**ASSIGNED TASK:** Give the whole listing below once more, exactly, without pictures.

*** Begin section ***

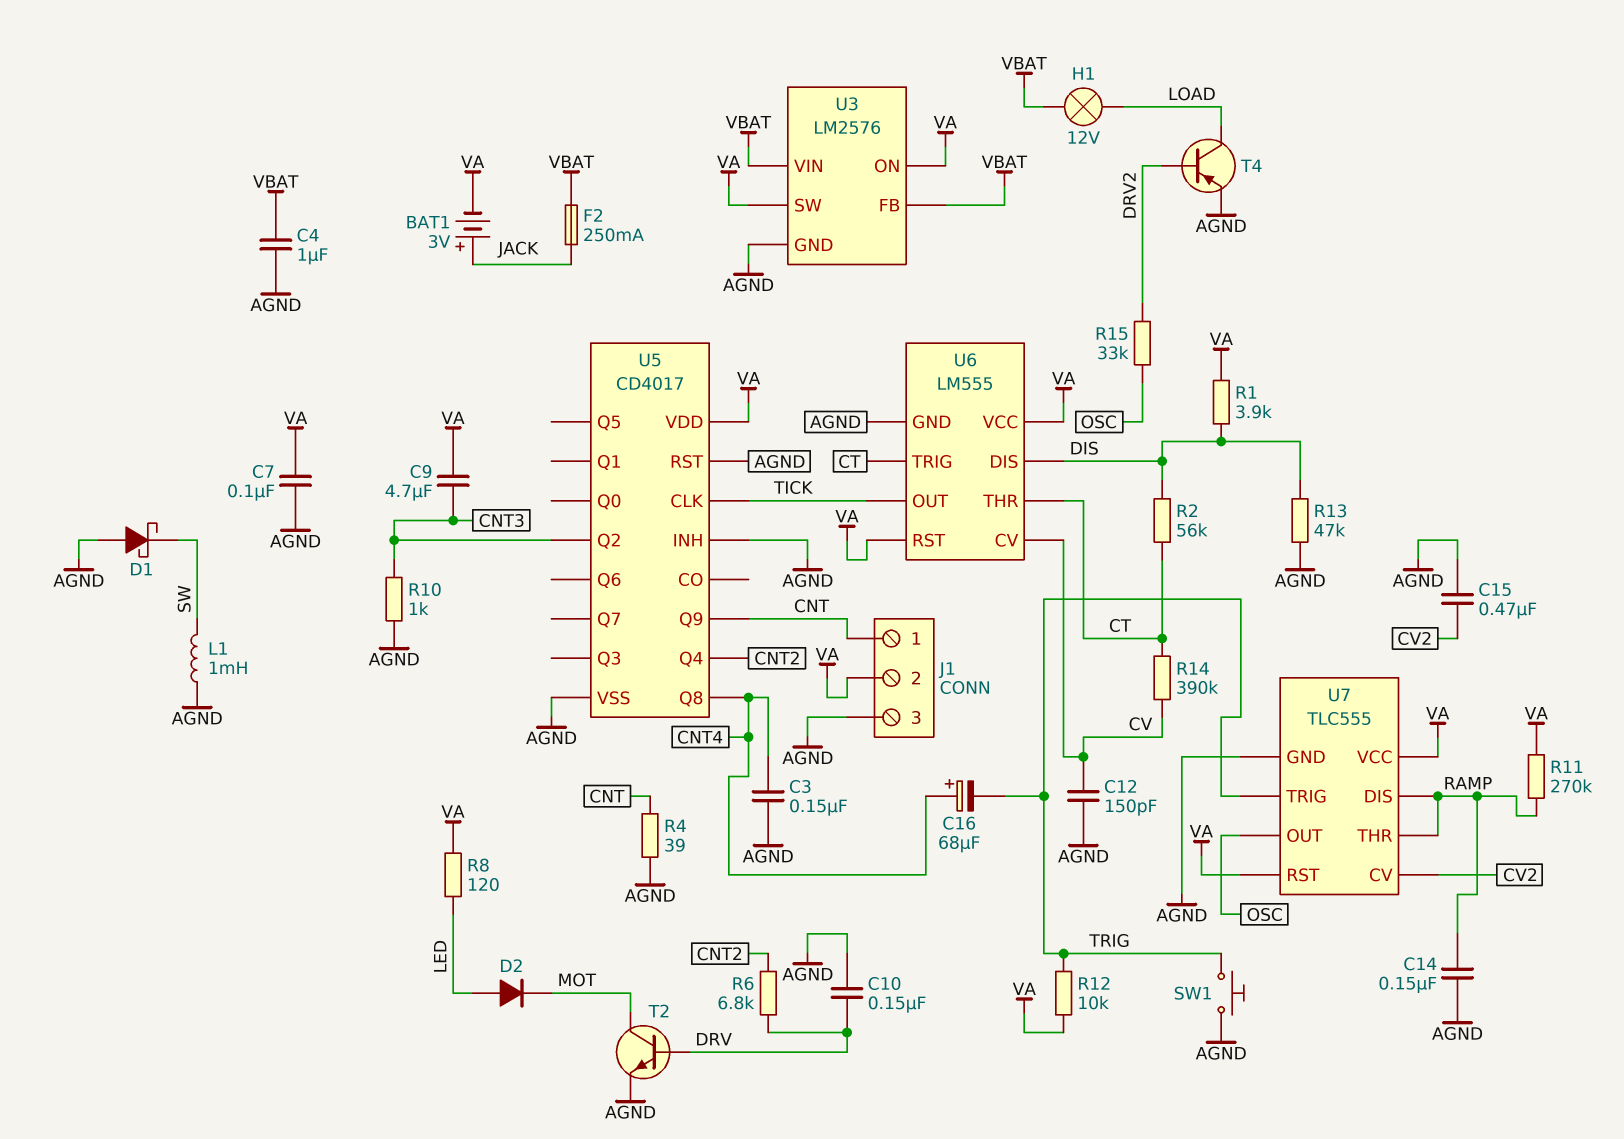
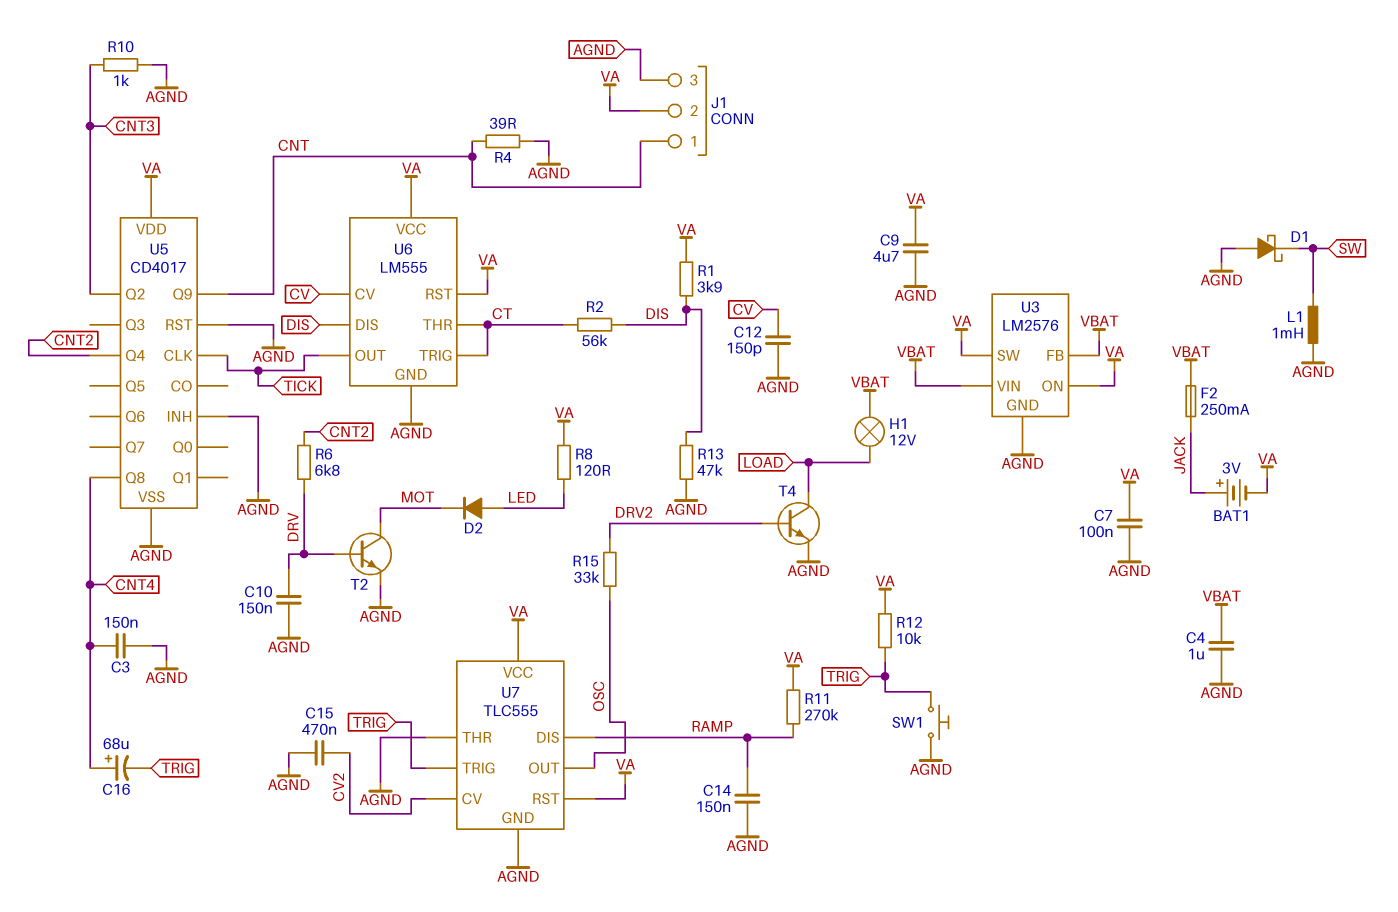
C9: 4.7uF (CNT3, VA) -> 4.7uF (AGND, VA)
R14: 390k (CT, CV) -> none
T4: PNP (B DRV2, C LOAD, E AGND) -> NPN (B DRV2, C LOAD, E AGND)
U7 pin THR: RAMP -> AGND

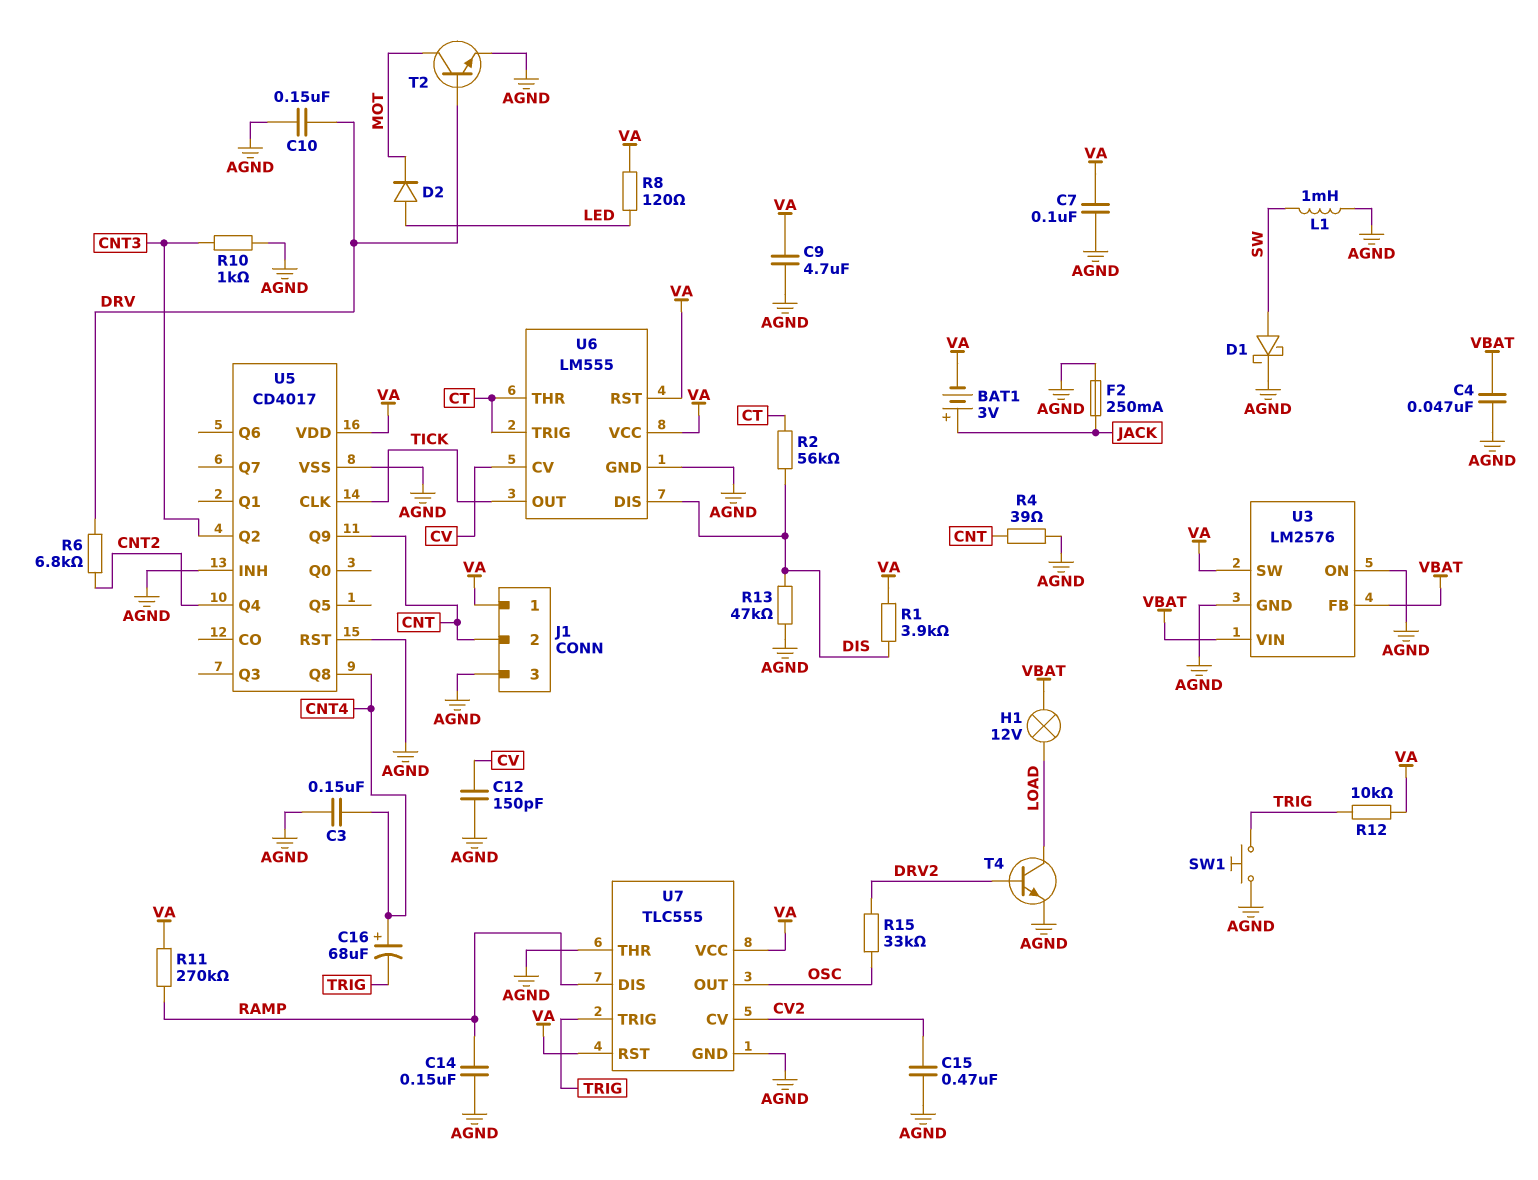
C4: 1uF (AGND, VBAT) -> 47nF (AGND, VBAT)
D1: schottky (A AGND, K SW) -> schottky (A SW, K AGND)
F2: 250mA (JACK, VBAT) -> 250mA (AGND, JACK)
J1 pin 1: CNT -> VA
J1 pin 2: VA -> CNT
U3 pin ON: VA -> AGND

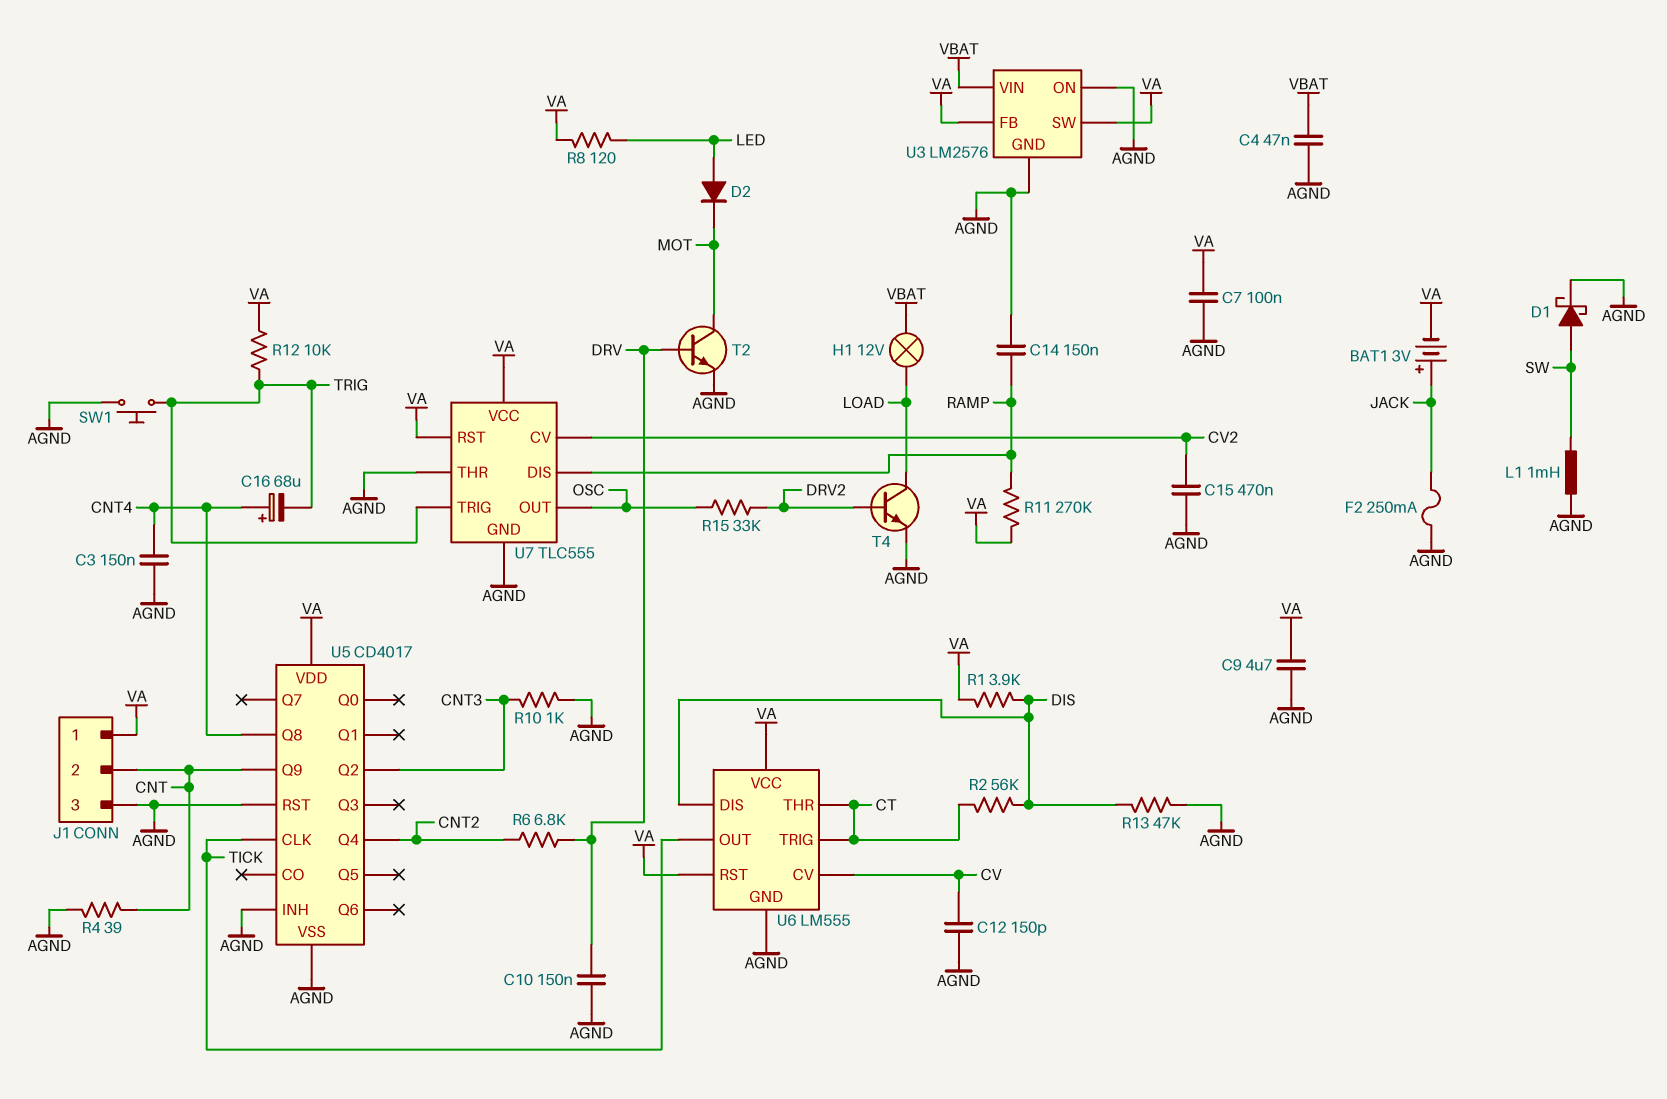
U3 pin FB: VBAT -> VA

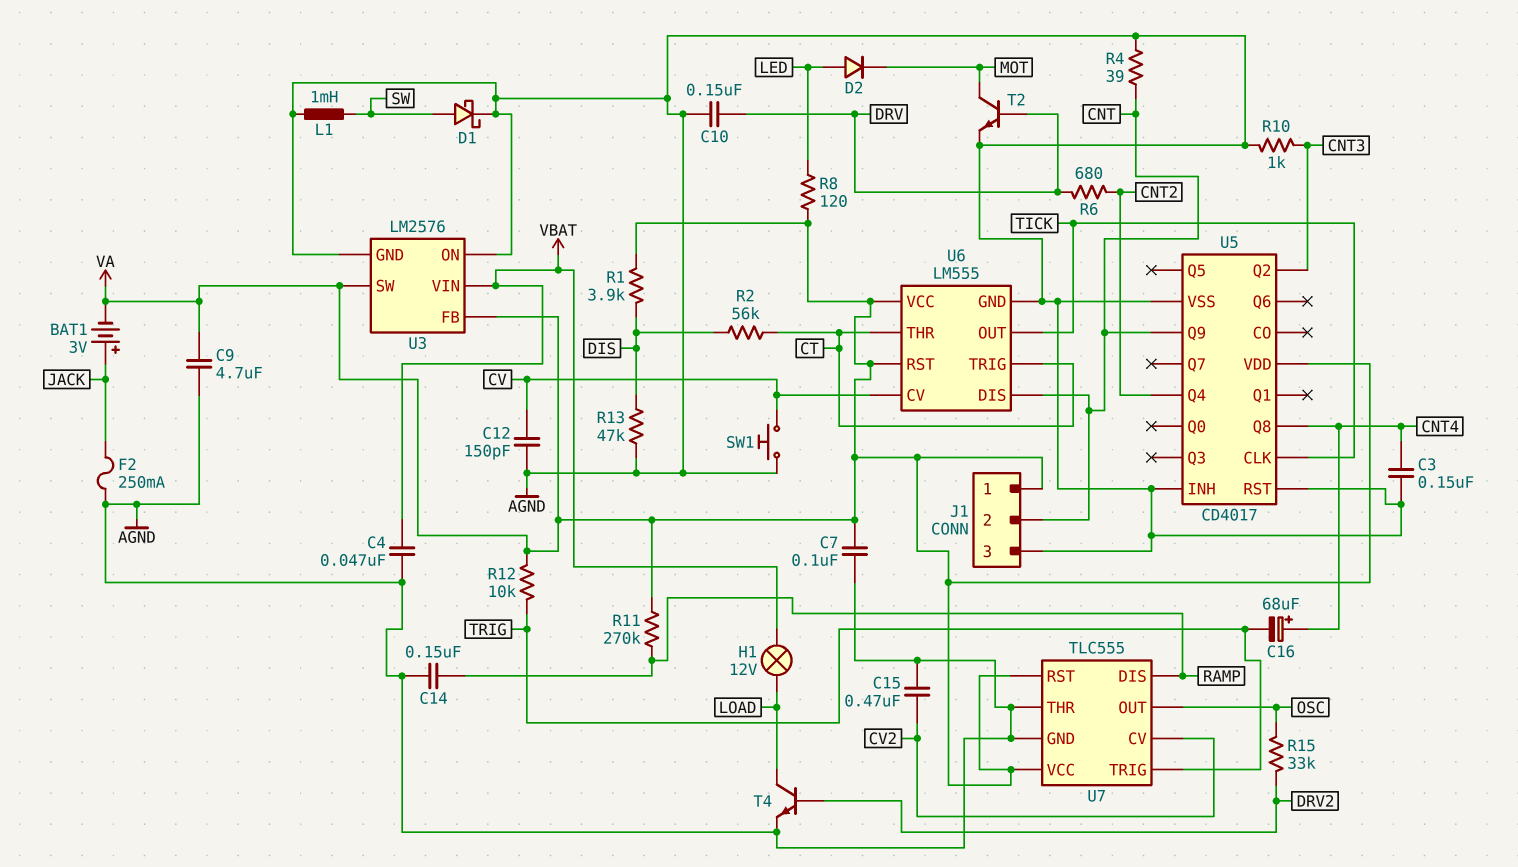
R6: 6.8k (CNT2, DRV) -> 680 (CNT2, DRV)
SW1: button (AGND, TRIG) -> button (AGND, CV)
U6 pin DIS: DIS -> CNT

*** End section ***

**RESPONSE:**
C9: 4.7uF (CNT3, VA) -> 4.7uF (AGND, VA)
R14: 390k (CT, CV) -> none
T4: PNP (B DRV2, C LOAD, E AGND) -> NPN (B DRV2, C LOAD, E AGND)
U7 pin THR: RAMP -> AGND

C4: 1uF (AGND, VBAT) -> 47nF (AGND, VBAT)
D1: schottky (A AGND, K SW) -> schottky (A SW, K AGND)
F2: 250mA (JACK, VBAT) -> 250mA (AGND, JACK)
J1 pin 1: CNT -> VA
J1 pin 2: VA -> CNT
U3 pin ON: VA -> AGND

U3 pin FB: VBAT -> VA

R6: 6.8k (CNT2, DRV) -> 680 (CNT2, DRV)
SW1: button (AGND, TRIG) -> button (AGND, CV)
U6 pin DIS: DIS -> CNT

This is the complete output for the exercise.